Task to carry out:
Would you please copy only the lines from the line that contains "RFID2 pin SS: TX2 -> D26" to the end of the data below, exactly, leaving every picture out?

Change detection outputs:

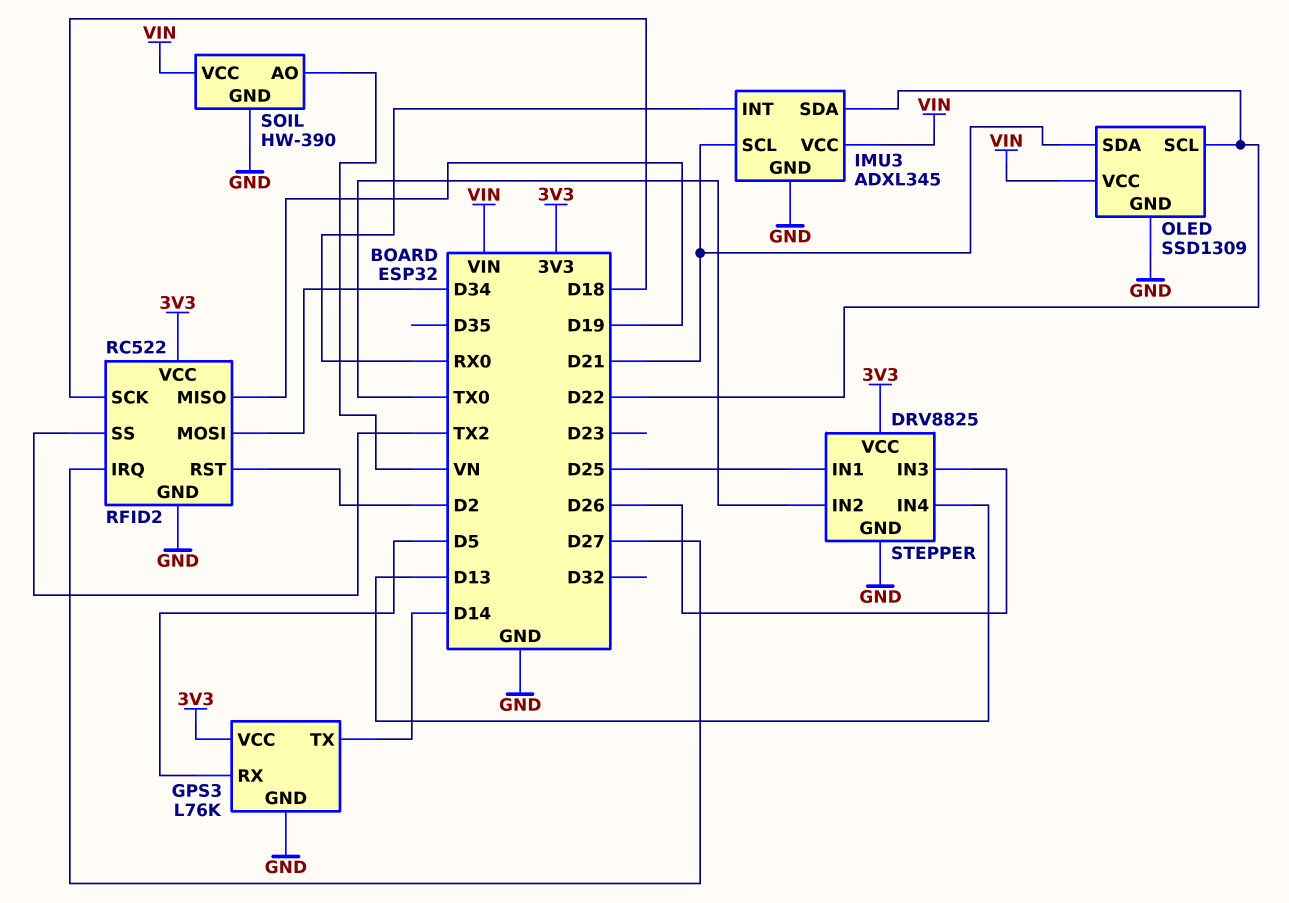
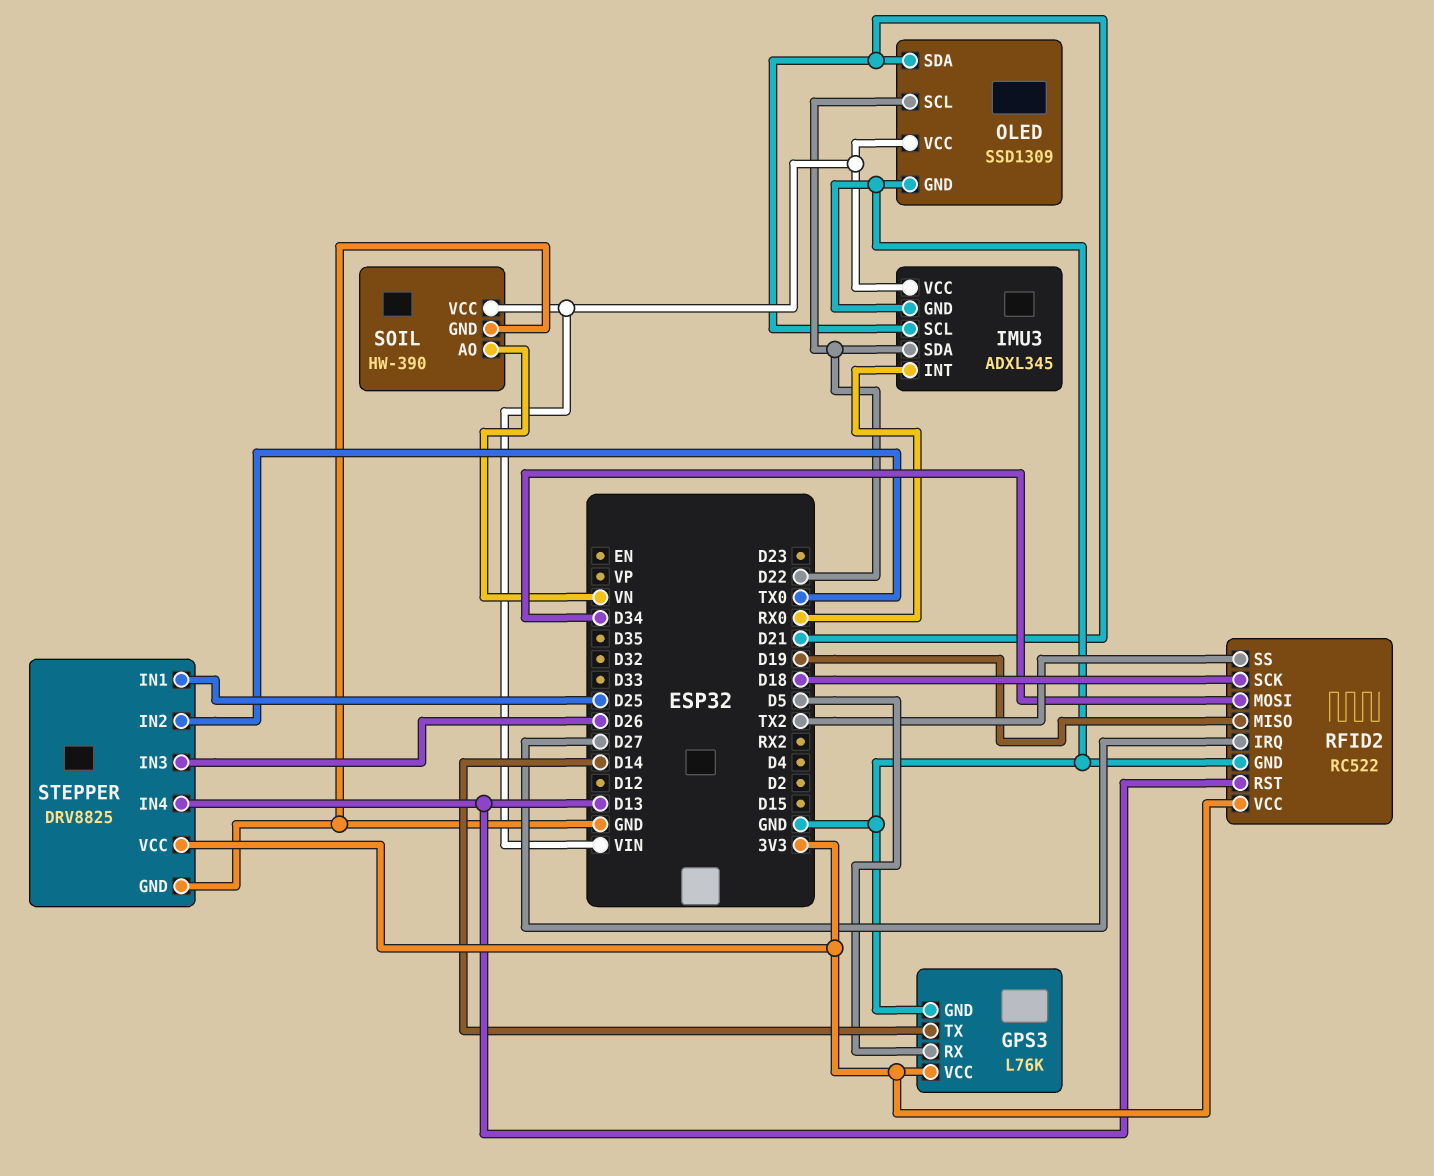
RFID2 pin RST: D2 -> D13

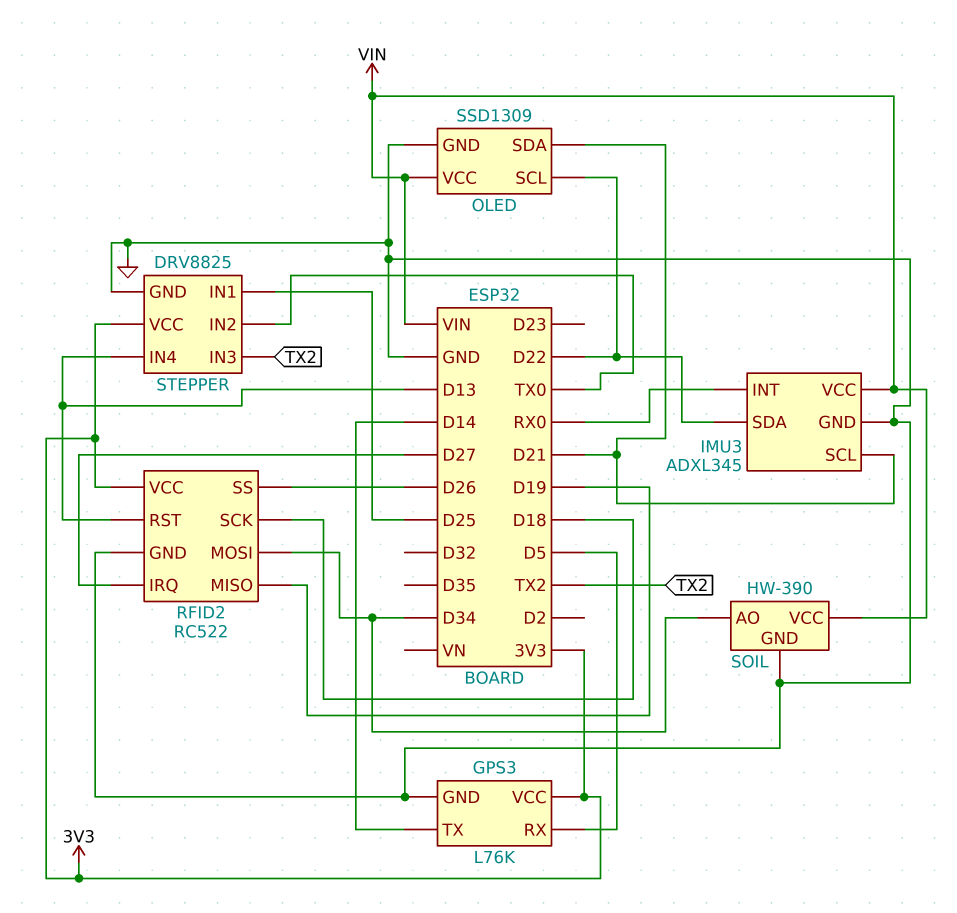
RFID2 pin SS: TX2 -> D26
SOIL pin AO: VN -> D34
STEPPER pin IN3: D26 -> TX2

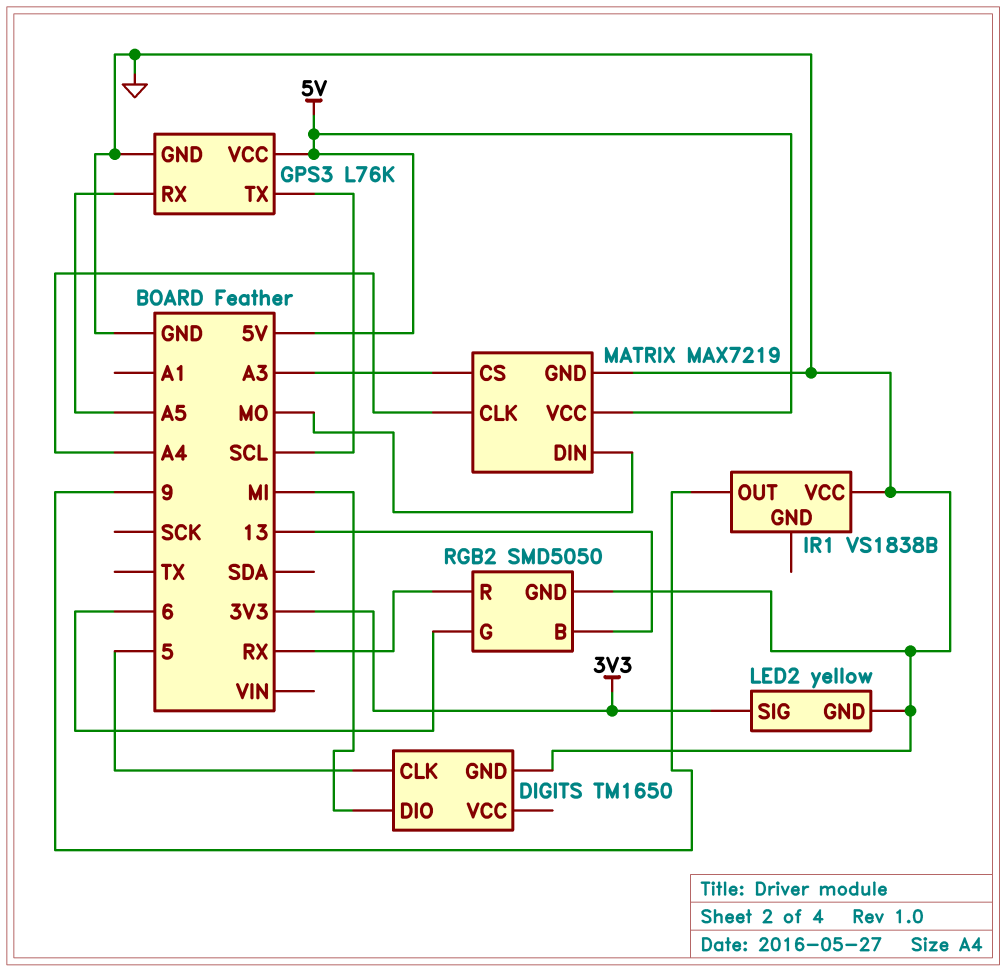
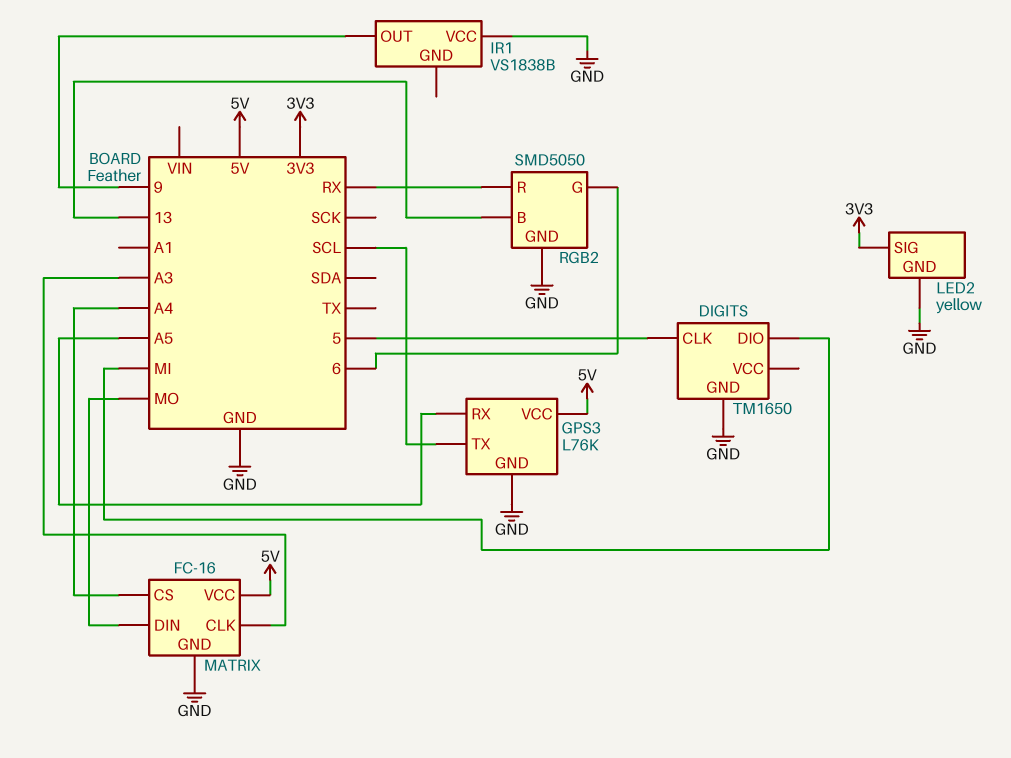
MATRIX: MAX7219 -> FC-16
MATRIX pin CLK: A4 -> A3
MATRIX pin CS: A3 -> A4

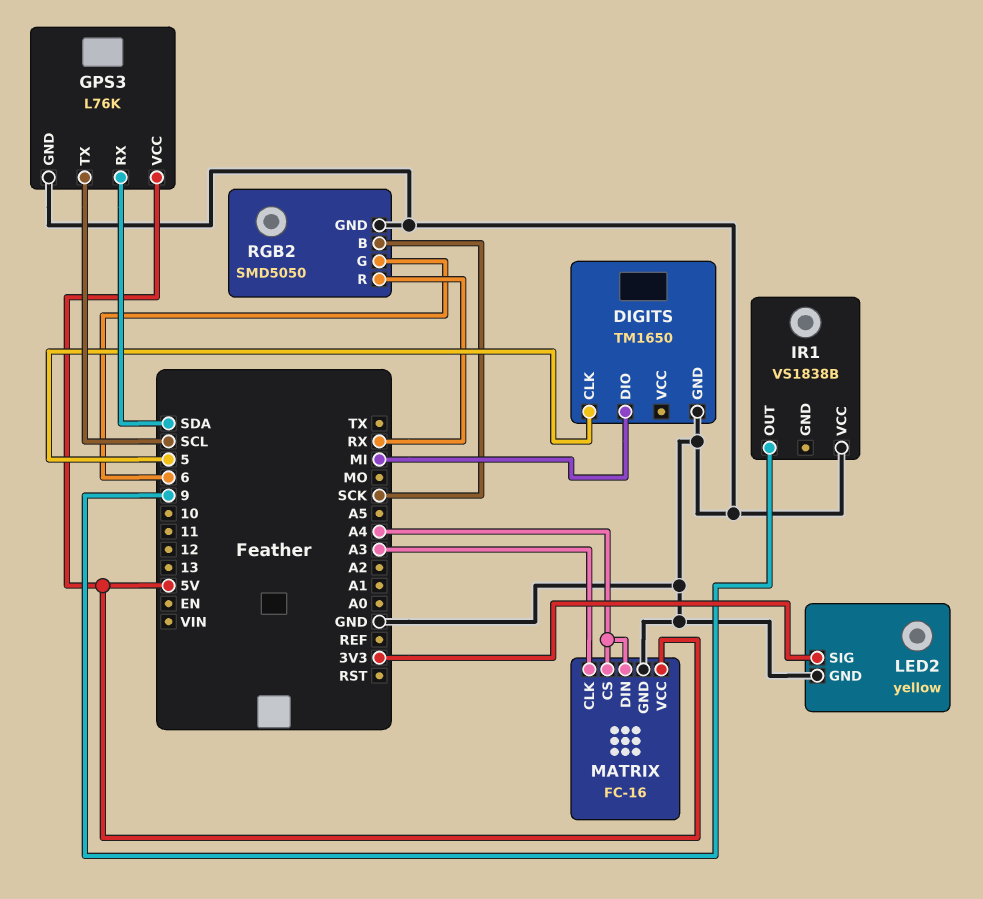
GPS3 pin RX: A5 -> SDA
MATRIX pin DIN: MO -> A4
RGB2 pin B: 13 -> SCK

Solution to the problem:
RFID2 pin SS: TX2 -> D26
SOIL pin AO: VN -> D34
STEPPER pin IN3: D26 -> TX2

MATRIX: MAX7219 -> FC-16
MATRIX pin CLK: A4 -> A3
MATRIX pin CS: A3 -> A4

GPS3 pin RX: A5 -> SDA
MATRIX pin DIN: MO -> A4
RGB2 pin B: 13 -> SCK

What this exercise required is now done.